= Your instructions =
Give back exactly the lines of the entries below from the line with "camera: 15 degrees left, 25 degrees up" to the line with "(486, 288) = (526, 331): orange bell -> none", inclusive, and only those.

= Exercise material =

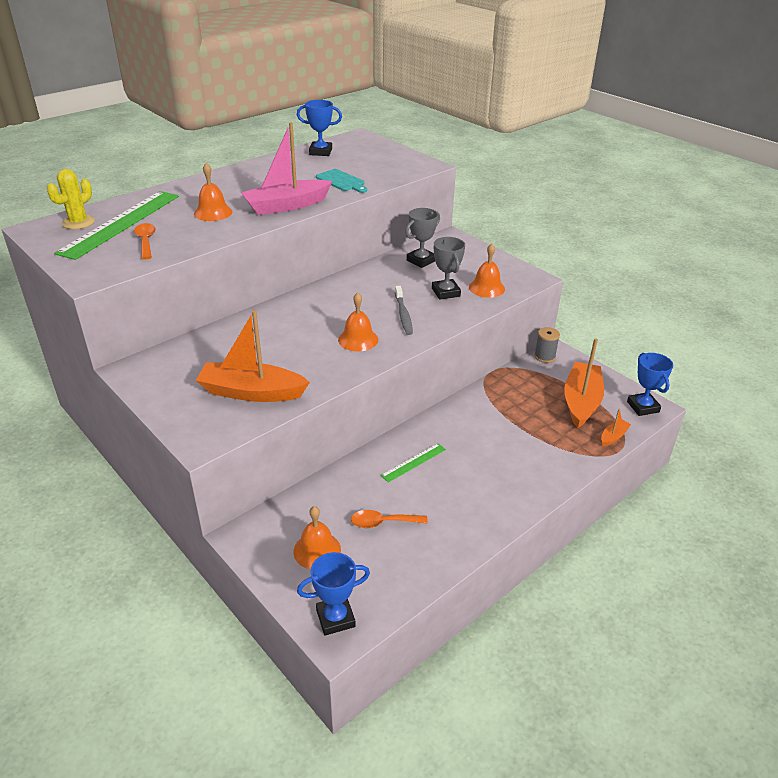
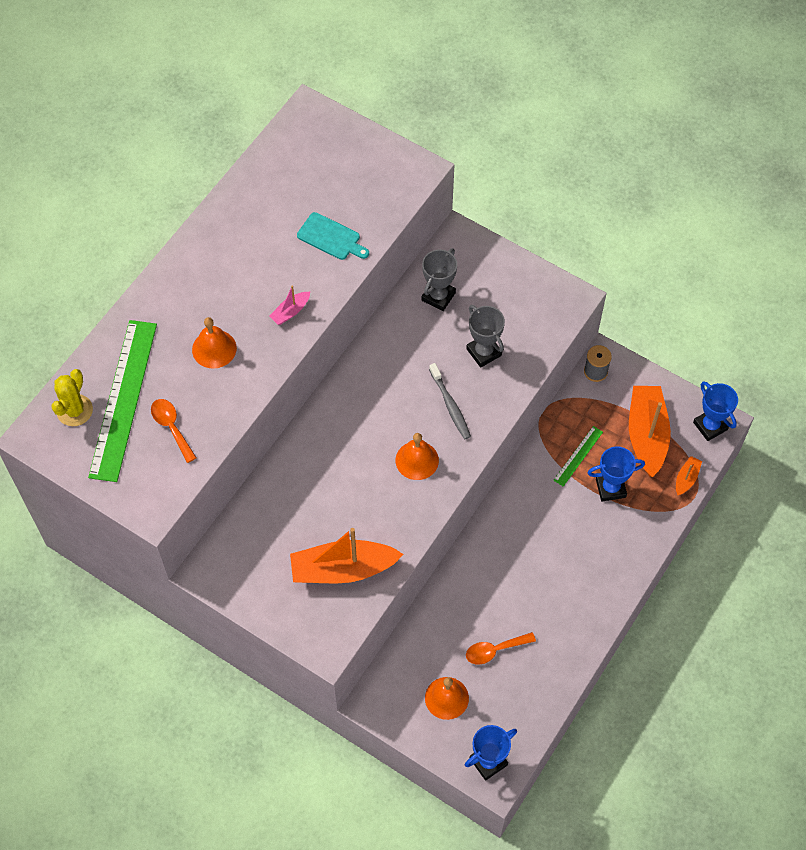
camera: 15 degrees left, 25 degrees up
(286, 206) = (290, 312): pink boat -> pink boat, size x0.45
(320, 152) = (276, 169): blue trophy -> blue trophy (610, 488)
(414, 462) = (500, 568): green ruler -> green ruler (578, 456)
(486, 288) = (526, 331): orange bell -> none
---
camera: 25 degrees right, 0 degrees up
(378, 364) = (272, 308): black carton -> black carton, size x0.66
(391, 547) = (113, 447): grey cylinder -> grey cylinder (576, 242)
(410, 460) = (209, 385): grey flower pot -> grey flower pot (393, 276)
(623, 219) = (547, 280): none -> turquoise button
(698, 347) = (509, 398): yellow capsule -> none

= Reply to the exercise =
camera: 15 degrees left, 25 degrees up
(286, 206) = (290, 312): pink boat -> pink boat, size x0.45
(320, 152) = (276, 169): blue trophy -> blue trophy (610, 488)
(414, 462) = (500, 568): green ruler -> green ruler (578, 456)
(486, 288) = (526, 331): orange bell -> none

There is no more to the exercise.